§ What is expected
No pictures, nothing altered: return the data below.

———

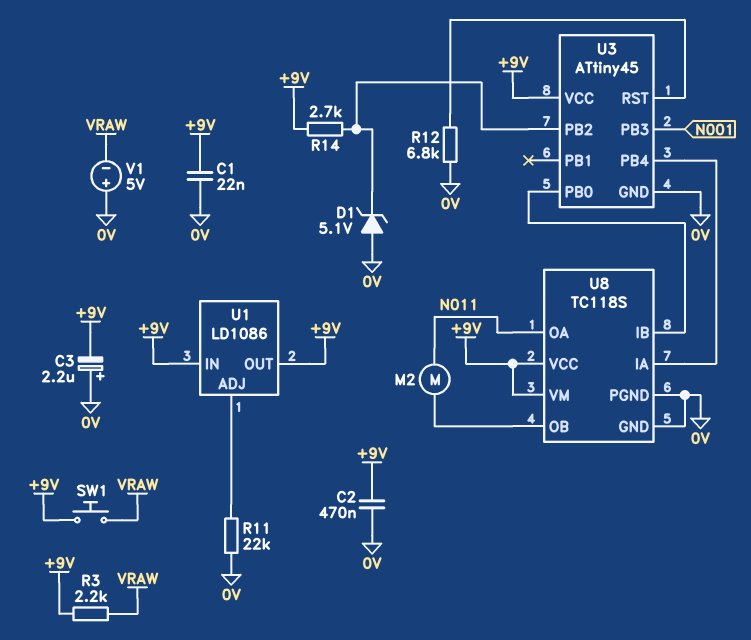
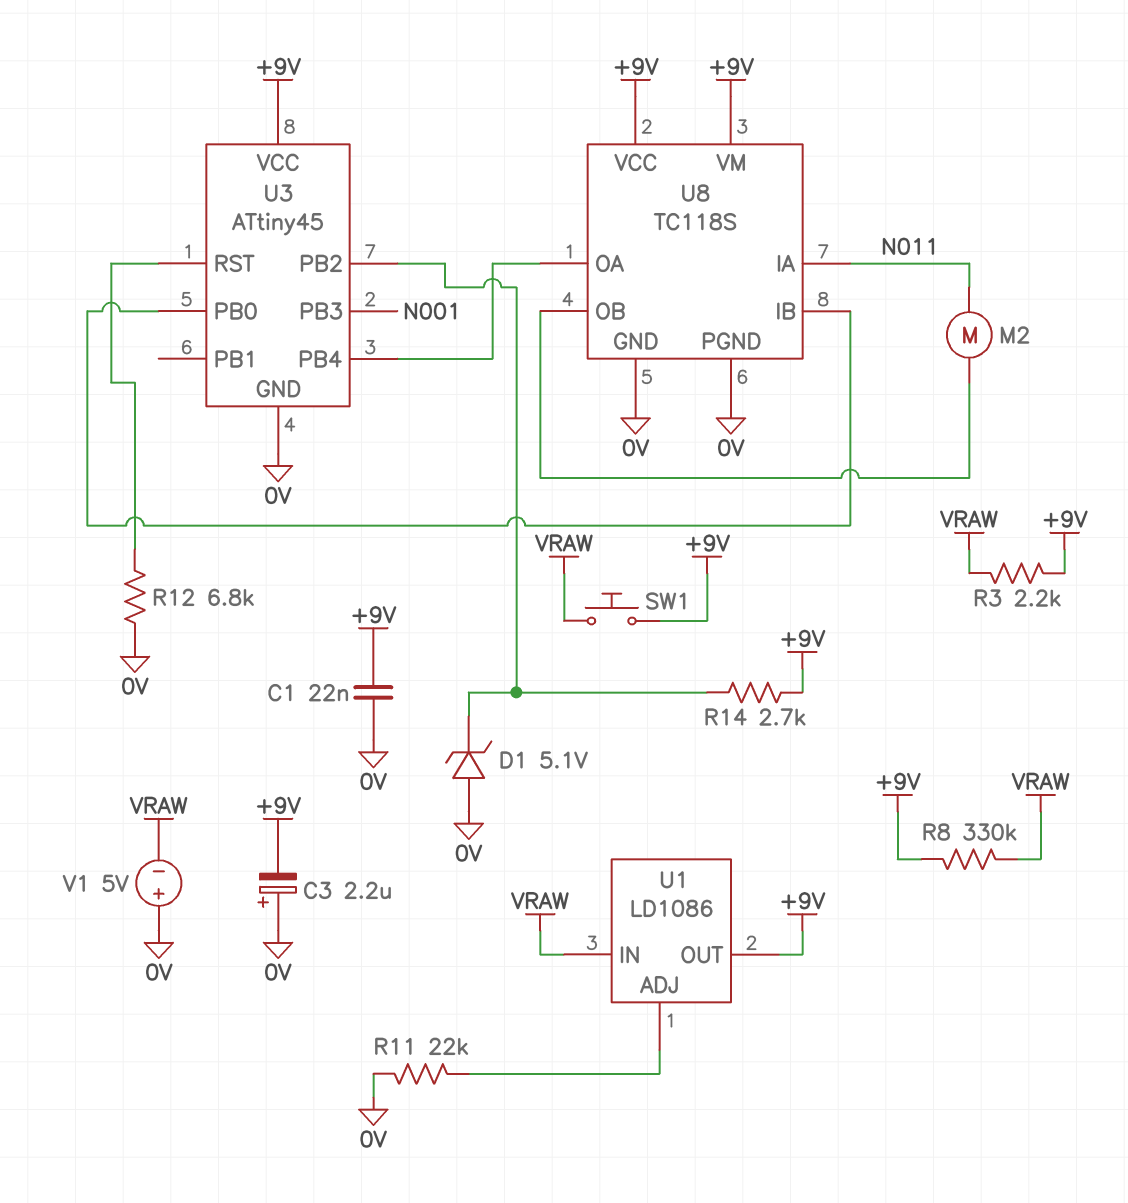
C2: 470nF (+9V, 0V) -> none
R8: none -> 330k (+9V, VRAW)
U1 pin IN: +9V -> VRAW
U8 pin IA: U3/PB4 -> N011
U8 pin OA: N011 -> U3/PB4

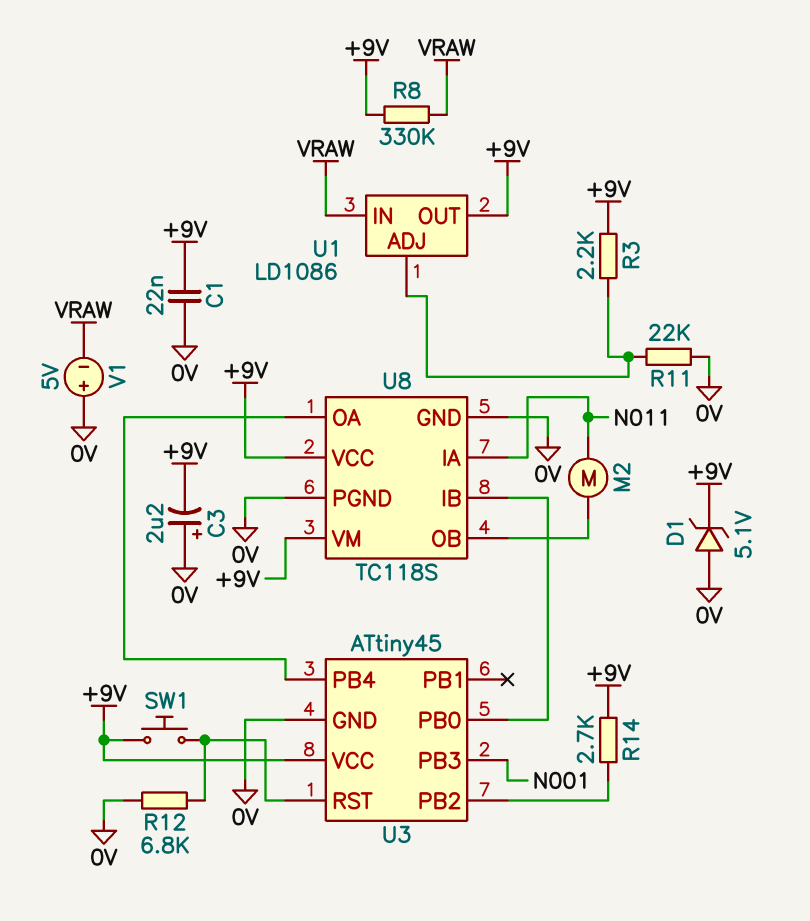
D1: zener 5.1V (A 0V, K U3/PB2) -> zener 5.1V (A 0V, K +9V)
R3: 2.2k (+9V, VRAW) -> 2.2k (+9V, U1/ADJ)
SW1: button (+9V, VRAW) -> button (+9V, U3/RST)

———

§ Solution
C2: 470nF (+9V, 0V) -> none
R8: none -> 330k (+9V, VRAW)
U1 pin IN: +9V -> VRAW
U8 pin IA: U3/PB4 -> N011
U8 pin OA: N011 -> U3/PB4

D1: zener 5.1V (A 0V, K U3/PB2) -> zener 5.1V (A 0V, K +9V)
R3: 2.2k (+9V, VRAW) -> 2.2k (+9V, U1/ADJ)
SW1: button (+9V, VRAW) -> button (+9V, U3/RST)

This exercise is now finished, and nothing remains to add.